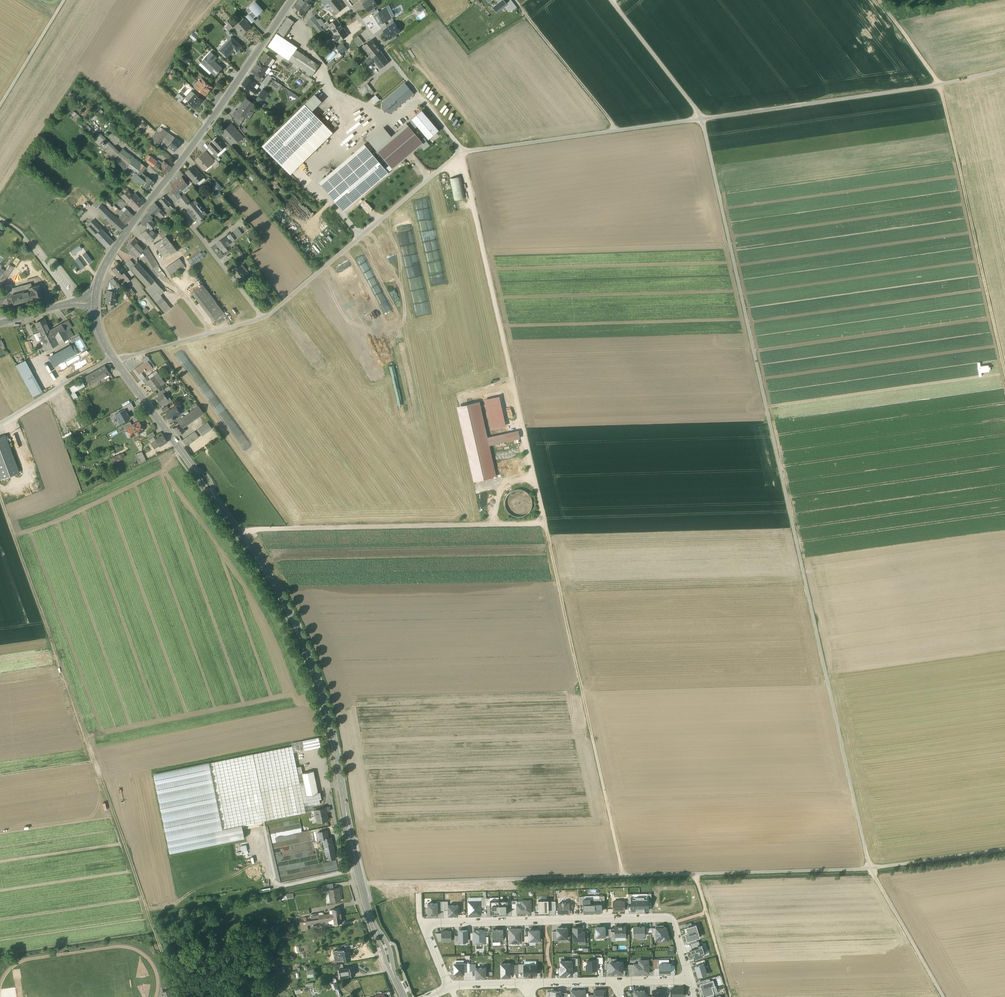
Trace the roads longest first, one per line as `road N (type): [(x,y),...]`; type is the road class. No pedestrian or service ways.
road 1 (track): [(871,869),(702,119)]
road 2 (track): [(461,152),(623,876)]
road 3 (tertiary): [(404,996),(361,883),(328,713),(301,635),(256,555),(115,360)]
road 4 (track): [(702,119),(461,152),(264,318),(115,360)]
road 5 (track): [(0,500),(179,996)]
road 6 (track): [(361,883),(871,869)]
road 7 (residential): [(423,927),(668,919),(690,980)]
road 8 (track): [(237,529),(544,523)]
road 9 (track): [(1004,375),(940,85)]
road 10 (track): [(702,119),(940,85)]
road 11 (tertiary): [(162,188),(293,0)]
road 12 (residential): [(345,0),(461,152)]
road 13 (residential): [(264,318),(162,188)]
road 14 (track): [(617,131),(520,8)]
road 15 (track): [(610,0),(702,119)]
road 16 (track): [(871,869),(944,996)]
road 17 (track): [(871,869),(1004,849)]
road 18 (tertiary): [(94,302),(115,251),(162,188)]
road 19 (unclassified): [(115,360),(0,424)]
road 20 (track): [(731,996),(694,874)]
road 21 (track): [(0,106),(65,0)]

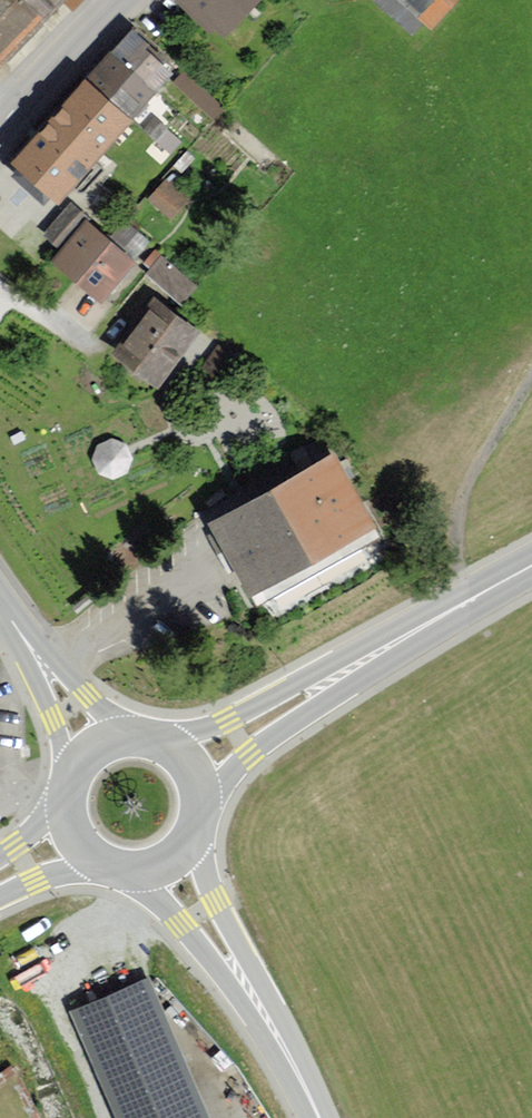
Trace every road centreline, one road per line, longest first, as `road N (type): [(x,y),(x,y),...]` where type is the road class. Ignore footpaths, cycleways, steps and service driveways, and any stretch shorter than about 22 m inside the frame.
road 1 (primary): [(384,652),(230,720),(153,741)]
road 2 (primary): [(202,805),(251,754),(384,652)]
road 3 (primary): [(130,874),(271,1028)]
road 4 (primary): [(271,1028),(193,840)]
road 5 (residential): [(0,133),(121,0)]
road 6 (primary): [(531,570),(384,652)]
road 7 (residential): [(24,636),(69,783)]
road 8 (residential): [(128,738),(24,636)]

════════════════════

→ **Instructions for the task**: Set out, exactly as written, the lines from the line with "Trace every road" to the last line of the records, inclusive, and only those lines.

→ **Expected answer**:
Trace every road centreline, one road per line, longest first, as `road N (type): [(x,y),(x,y),...]` where type is the road class. Ignore footpaths, cycleways, steps and service driveways, and any stretch shorter than about 22 m inside the frame.
road 1 (primary): [(384,652),(230,720),(153,741)]
road 2 (primary): [(202,805),(251,754),(384,652)]
road 3 (primary): [(130,874),(271,1028)]
road 4 (primary): [(271,1028),(193,840)]
road 5 (residential): [(0,133),(121,0)]
road 6 (primary): [(531,570),(384,652)]
road 7 (residential): [(24,636),(69,783)]
road 8 (residential): [(128,738),(24,636)]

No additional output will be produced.